• Information supplied:
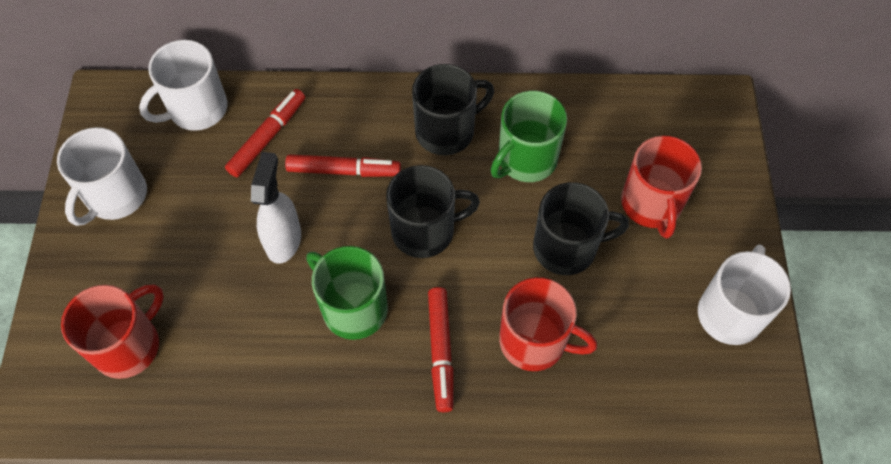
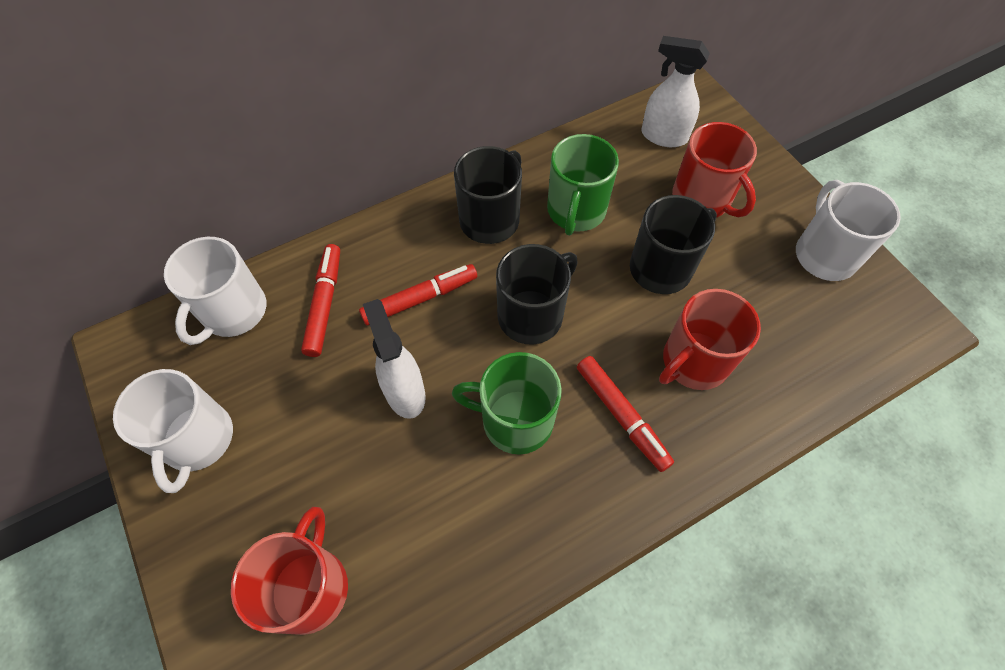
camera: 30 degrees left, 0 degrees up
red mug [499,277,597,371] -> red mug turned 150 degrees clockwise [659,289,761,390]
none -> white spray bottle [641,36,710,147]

• Instructions to follow:
Answer with the count alone: how many lines in the data above have "degrees" in them?

• Expected answer:
2